**EXERCISE DIRECTIONS:** Reproduce, unchanged, the lines between the one holding "none -> red 1x1 brick [274,99,318,159]" and the last line of the records, including both ends, but no pictures.

(Dataset items)

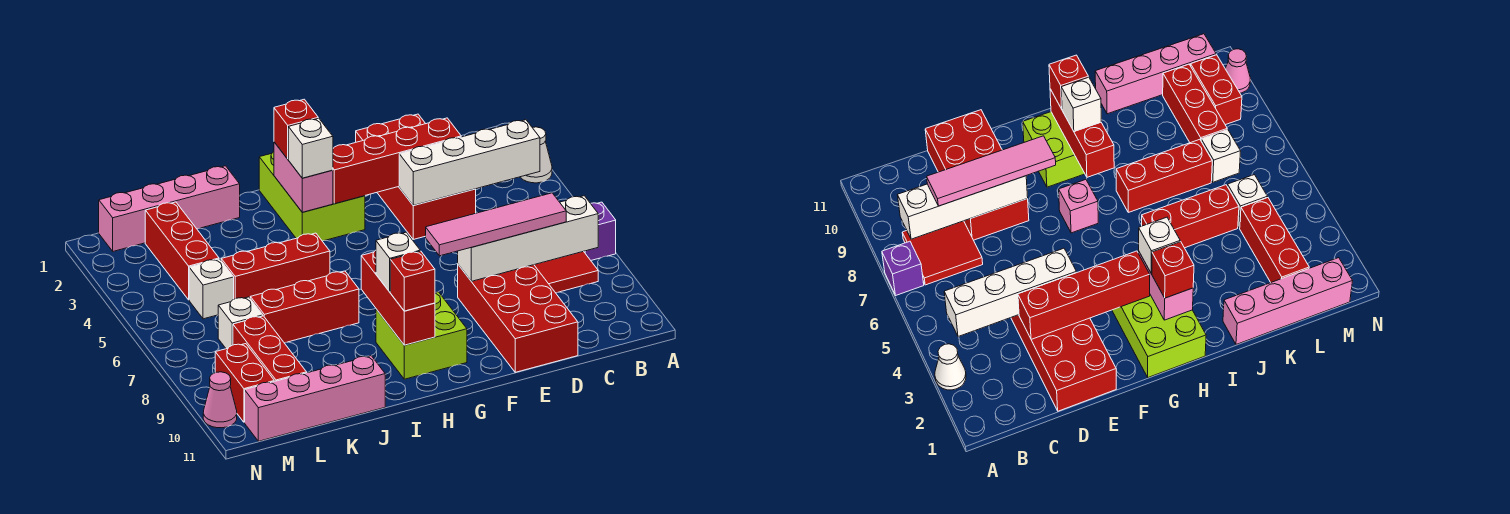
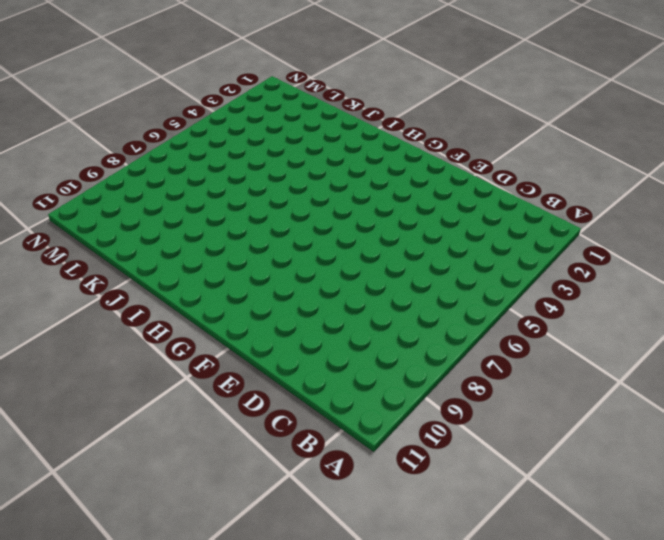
none -> white 1x1 cone [520,127,552,183]
none -> purple 1x1 brick [584,202,616,260]
none -> red 2x2 tile [535,251,598,293]

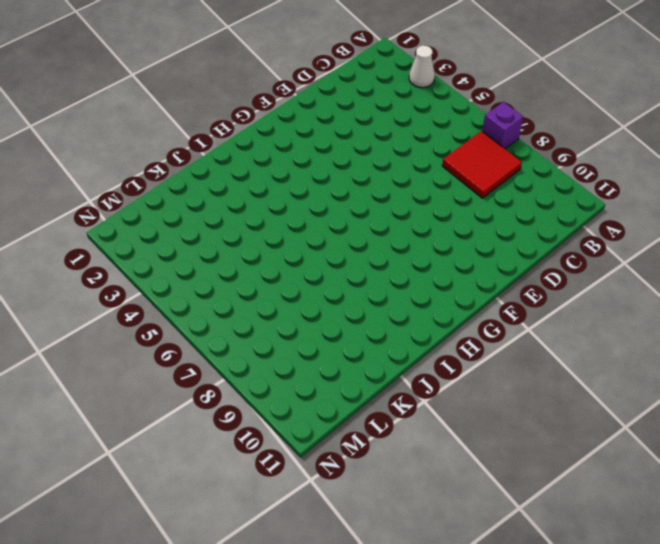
none -> red 2x4 brick [356,114,476,239]
none -> red 2x4 brick [458,265,578,372]
none -> lime 2x3 brick [259,152,365,241]

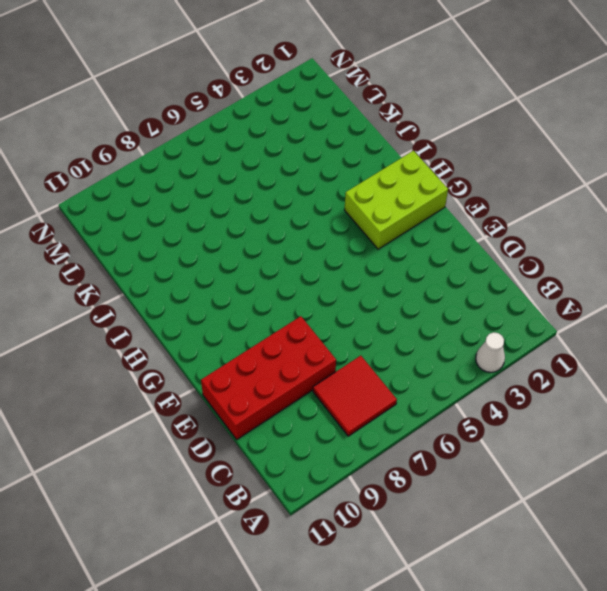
none -> purple 1x1 brick [584,202,616,260]
none -> red 2x4 brick [356,114,476,239]
none -> pink 1x1 brick [1059,180,1098,233]

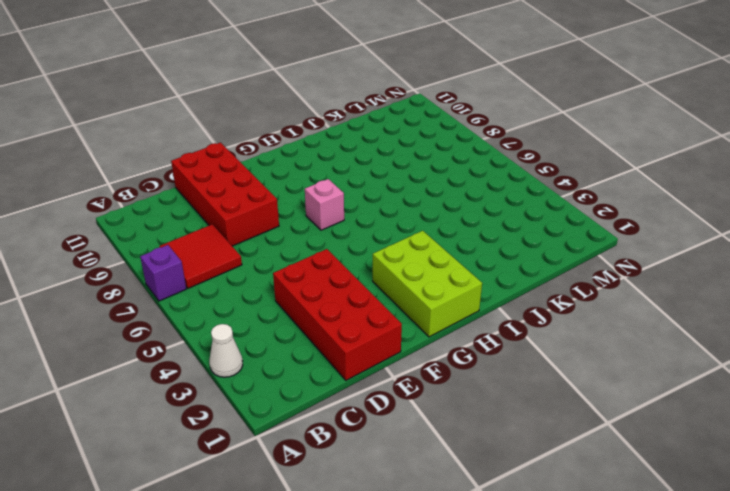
none -> lime 2x2 brick [376,292,467,379]
none -> red 1x3 brick [221,233,330,299]
none -> red 1x3 brick [250,271,359,343]

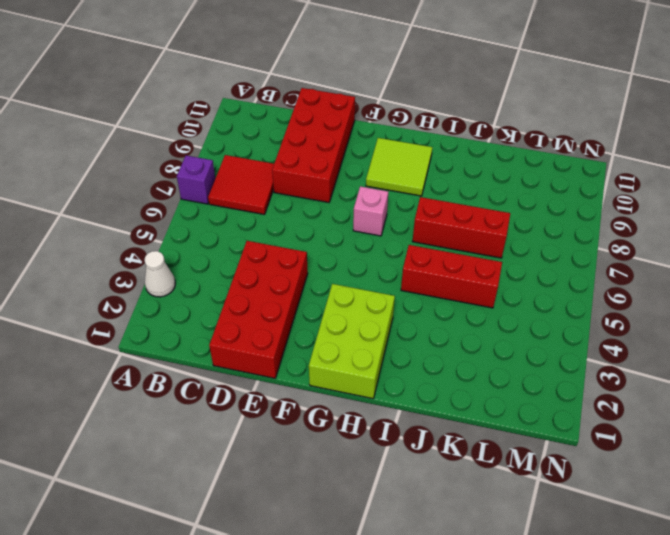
lime 2x2 tile [366,138,432,196] -> lime 2x2 brick [376,292,467,379]
none -> pink 1x4 brick [99,166,240,251]
none -> pink 1x4 brick [245,356,385,441]
none -> red 1x3 brick [145,202,219,300]

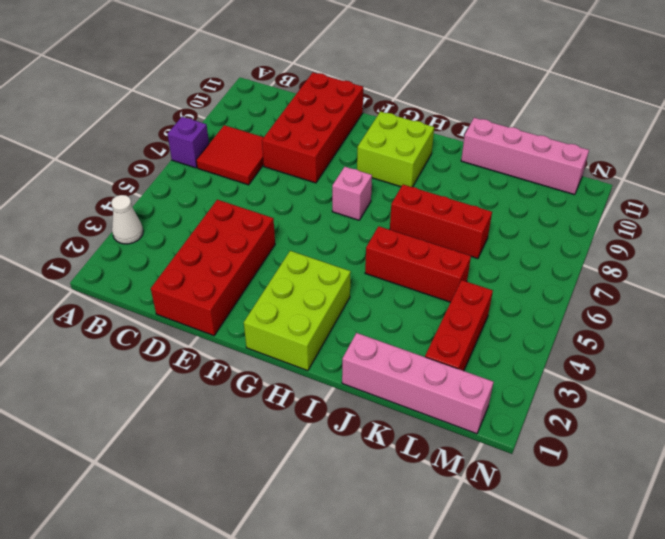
none -> white 1x1 brick [189,259,234,319]
none -> white 1x1 brick [218,297,263,349]
none -> red 1x3 brick [233,316,307,382]

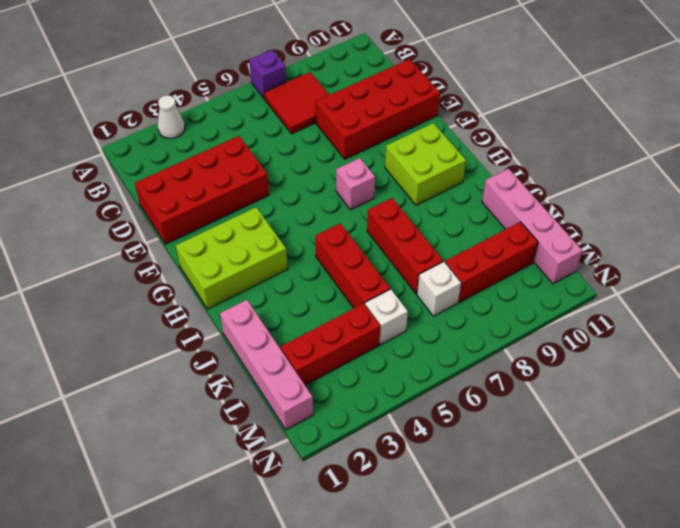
none -> red 1x2 brick [215,344,274,422]
none -> pink 1x1 cone [203,372,237,428]
none -> white 1x4 brick [399,120,540,205]

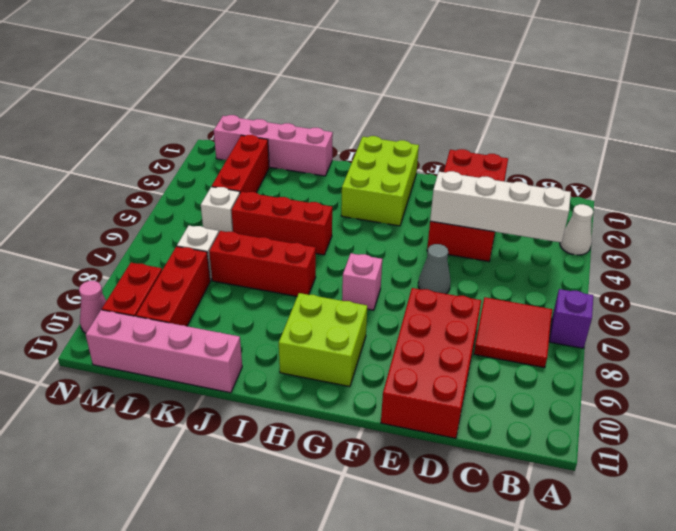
grey 1x1 cone [418,244,450,294] -> none
none -> white 1x4 brick [458,196,598,281]
none -> red 1x4 brick [333,118,461,204]
none -> pink 1x2 brick [274,142,333,212]

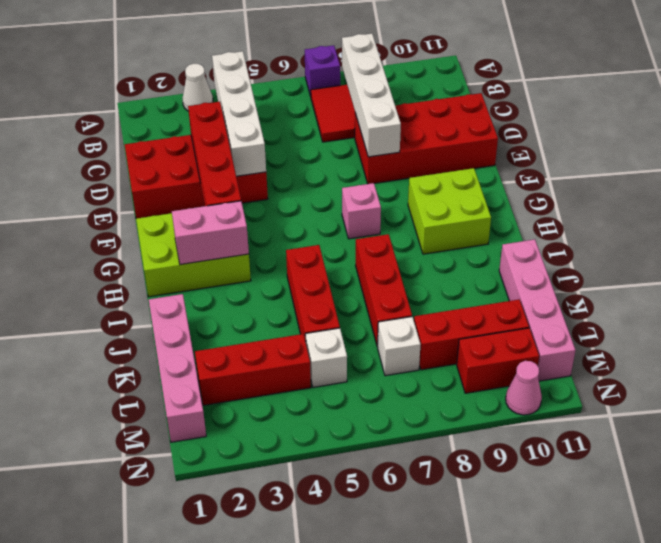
none -> red 1x3 brick [361,250,435,345]
none -> pink 1x4 tile [426,193,566,256]
none -> red 1x1 brick [274,99,318,159]

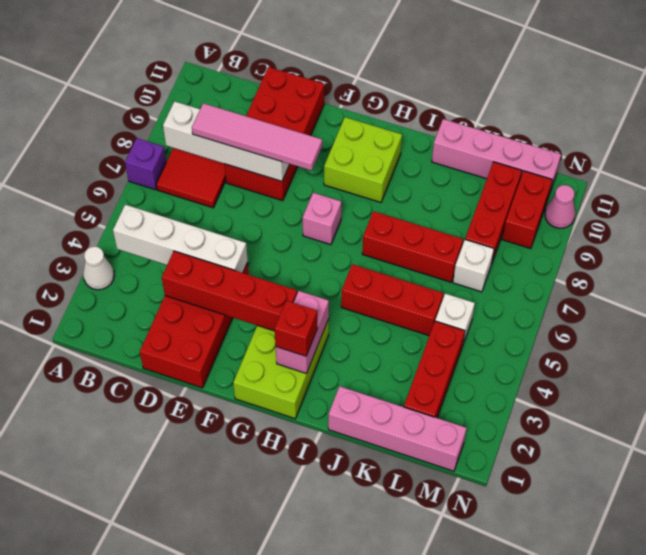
none -> red 1x3 brick [361,250,435,345]
none -> white 1x1 brick [288,118,333,178]
none -> white 1x1 brick [376,232,420,292]

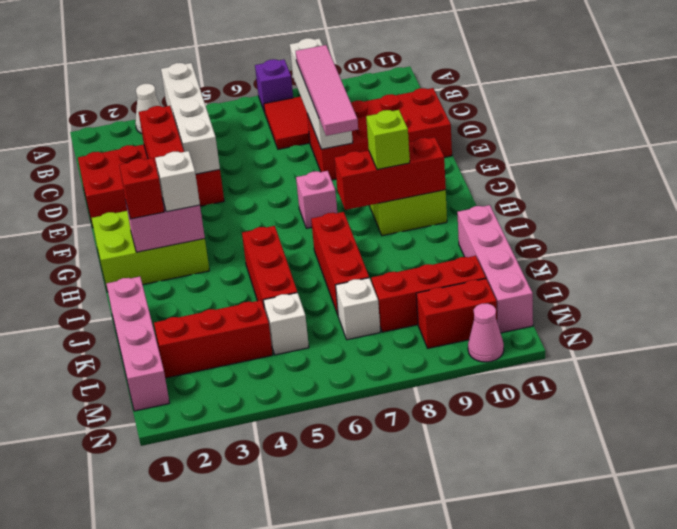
lime 1x1 brick [366,110,410,169] -> white 1x1 brick [376,232,420,292]
none -> red 1x1 brick [390,251,435,311]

**OUTPUT:**
none -> red 1x1 brick [274,99,318,159]

none -> red 1x3 brick [361,250,435,345]
none -> white 1x1 brick [288,118,333,178]
none -> white 1x1 brick [376,232,420,292]

lime 1x1 brick [366,110,410,169] -> white 1x1 brick [376,232,420,292]
none -> red 1x1 brick [390,251,435,311]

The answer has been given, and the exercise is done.